*** Task material Section Begins ***

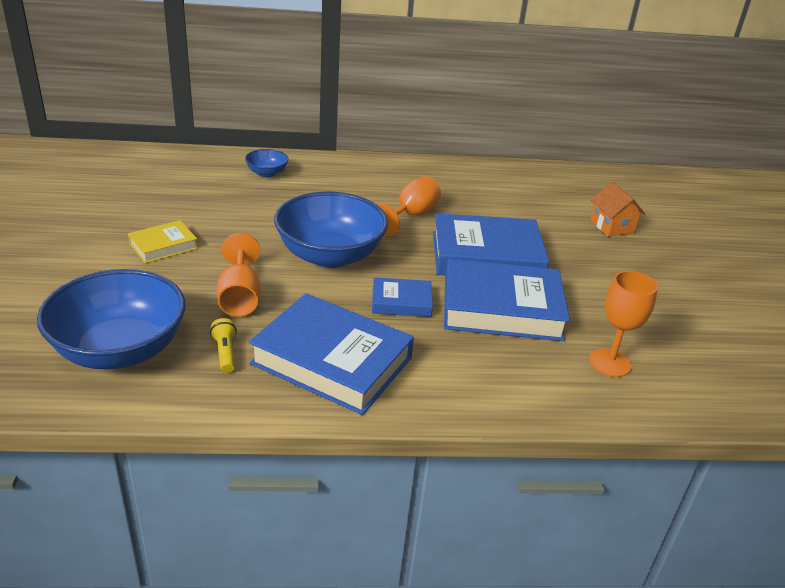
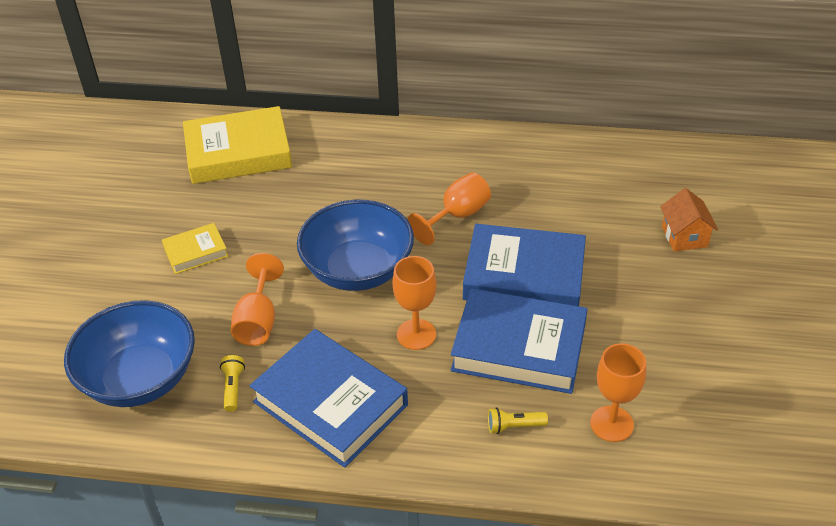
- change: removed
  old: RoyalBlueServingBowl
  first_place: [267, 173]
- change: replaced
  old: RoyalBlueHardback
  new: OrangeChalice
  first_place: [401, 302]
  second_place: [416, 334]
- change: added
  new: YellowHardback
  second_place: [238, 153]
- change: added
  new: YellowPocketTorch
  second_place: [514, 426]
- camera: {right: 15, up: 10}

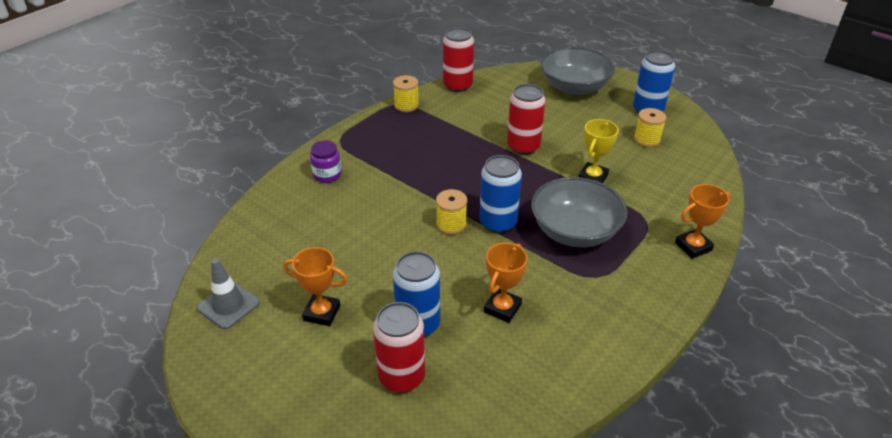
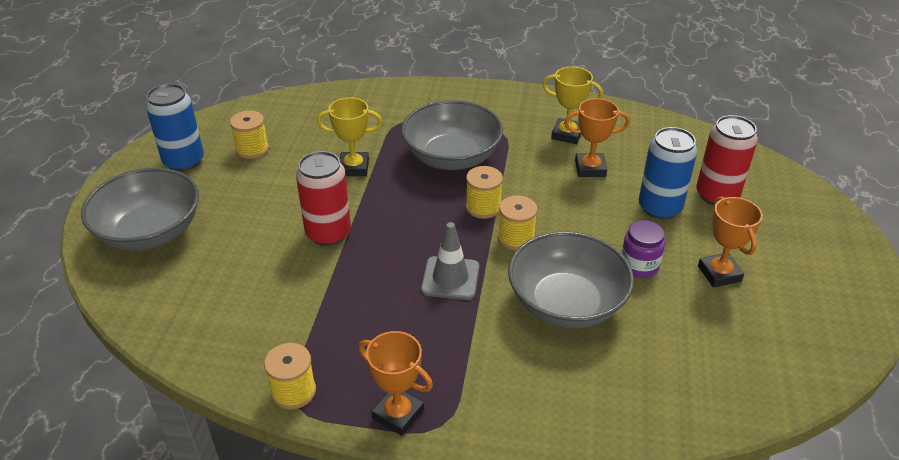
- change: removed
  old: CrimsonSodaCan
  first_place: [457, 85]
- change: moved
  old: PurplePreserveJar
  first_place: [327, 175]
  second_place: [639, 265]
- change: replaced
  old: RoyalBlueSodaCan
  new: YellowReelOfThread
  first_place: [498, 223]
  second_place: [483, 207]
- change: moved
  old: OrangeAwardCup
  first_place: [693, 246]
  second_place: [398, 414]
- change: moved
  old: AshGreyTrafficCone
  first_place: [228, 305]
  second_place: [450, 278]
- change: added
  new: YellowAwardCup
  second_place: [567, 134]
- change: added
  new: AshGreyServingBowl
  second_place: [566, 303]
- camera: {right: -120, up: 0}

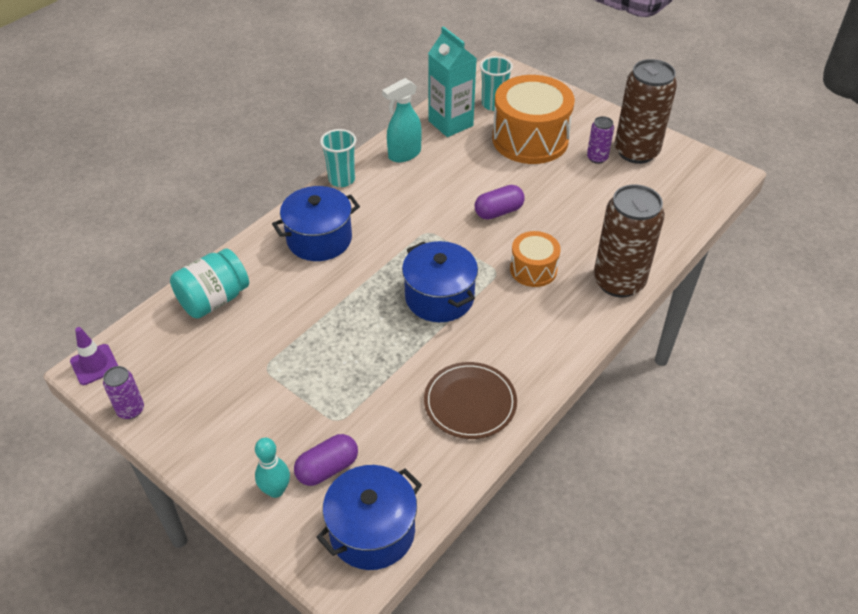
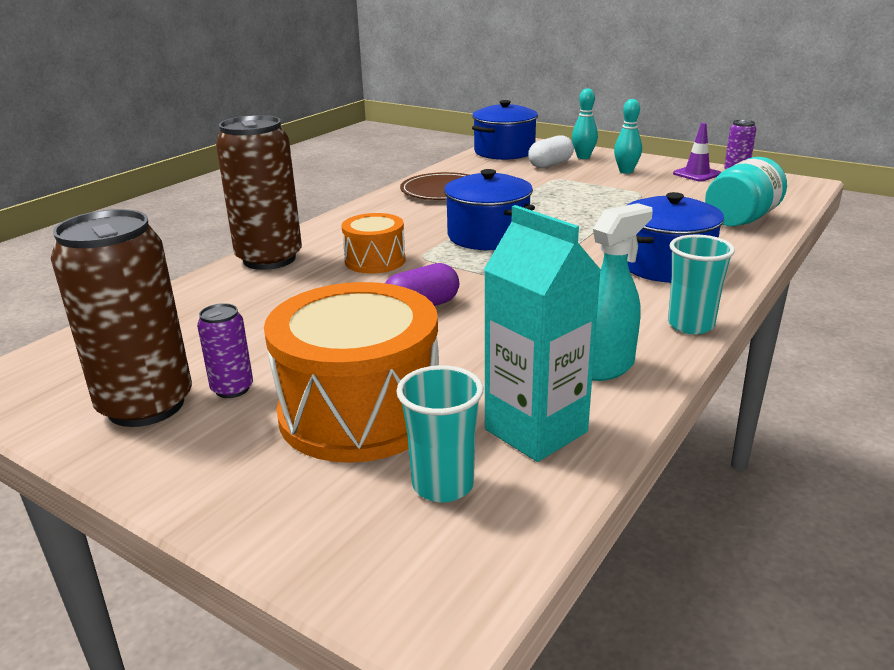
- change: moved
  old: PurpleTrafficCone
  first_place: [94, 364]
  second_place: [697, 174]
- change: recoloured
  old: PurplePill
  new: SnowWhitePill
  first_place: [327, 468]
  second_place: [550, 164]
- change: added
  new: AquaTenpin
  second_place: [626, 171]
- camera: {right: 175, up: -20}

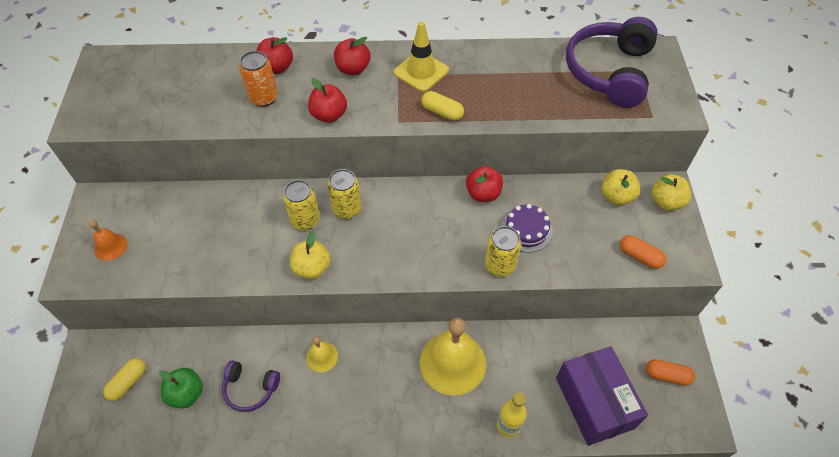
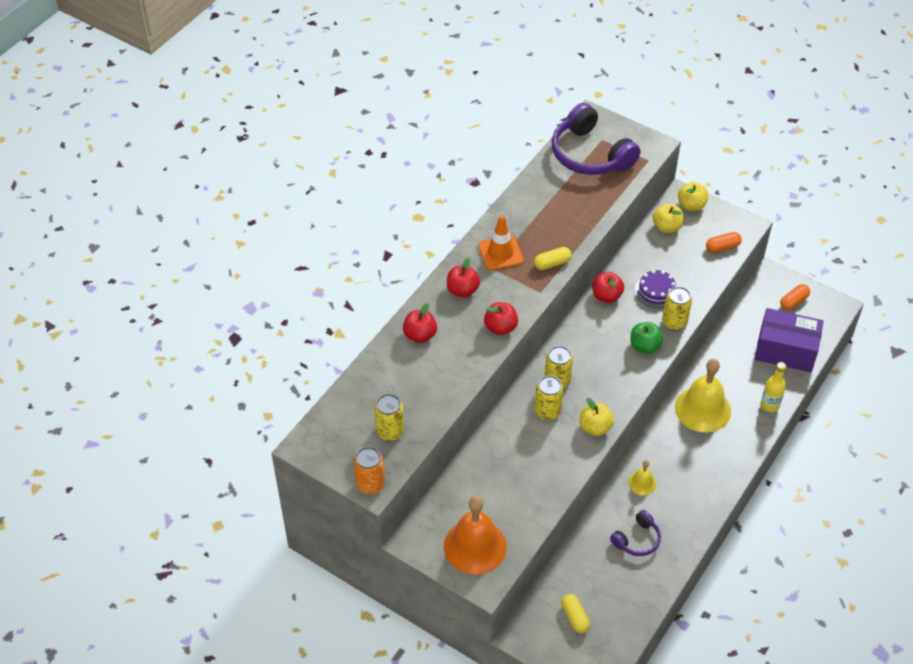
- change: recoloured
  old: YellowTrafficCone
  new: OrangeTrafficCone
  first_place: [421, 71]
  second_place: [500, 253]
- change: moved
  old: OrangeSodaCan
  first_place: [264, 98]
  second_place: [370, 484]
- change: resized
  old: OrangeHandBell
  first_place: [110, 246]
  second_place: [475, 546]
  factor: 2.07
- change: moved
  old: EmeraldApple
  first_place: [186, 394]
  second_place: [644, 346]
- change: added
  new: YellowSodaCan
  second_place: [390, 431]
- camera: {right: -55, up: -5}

*** Task material Section Ends ***

**Problem details**:
What is needed is a verbatim copy of every entry, with the pictures omitted.

**Answer section**:
- change: removed
  old: RoyalBlueServingBowl
  first_place: [267, 173]
- change: replaced
  old: RoyalBlueHardback
  new: OrangeChalice
  first_place: [401, 302]
  second_place: [416, 334]
- change: added
  new: YellowHardback
  second_place: [238, 153]
- change: added
  new: YellowPocketTorch
  second_place: [514, 426]
- camera: {right: 15, up: 10}

- change: removed
  old: CrimsonSodaCan
  first_place: [457, 85]
- change: moved
  old: PurplePreserveJar
  first_place: [327, 175]
  second_place: [639, 265]
- change: replaced
  old: RoyalBlueSodaCan
  new: YellowReelOfThread
  first_place: [498, 223]
  second_place: [483, 207]
- change: moved
  old: OrangeAwardCup
  first_place: [693, 246]
  second_place: [398, 414]
- change: moved
  old: AshGreyTrafficCone
  first_place: [228, 305]
  second_place: [450, 278]
- change: added
  new: YellowAwardCup
  second_place: [567, 134]
- change: added
  new: AshGreyServingBowl
  second_place: [566, 303]
- camera: {right: -120, up: 0}

- change: moved
  old: PurpleTrafficCone
  first_place: [94, 364]
  second_place: [697, 174]
- change: recoloured
  old: PurplePill
  new: SnowWhitePill
  first_place: [327, 468]
  second_place: [550, 164]
- change: added
  new: AquaTenpin
  second_place: [626, 171]
- camera: {right: 175, up: -20}

- change: recoloured
  old: YellowTrafficCone
  new: OrangeTrafficCone
  first_place: [421, 71]
  second_place: [500, 253]
- change: moved
  old: OrangeSodaCan
  first_place: [264, 98]
  second_place: [370, 484]
- change: resized
  old: OrangeHandBell
  first_place: [110, 246]
  second_place: [475, 546]
  factor: 2.07
- change: moved
  old: EmeraldApple
  first_place: [186, 394]
  second_place: [644, 346]
- change: added
  new: YellowSodaCan
  second_place: [390, 431]
- camera: {right: -55, up: -5}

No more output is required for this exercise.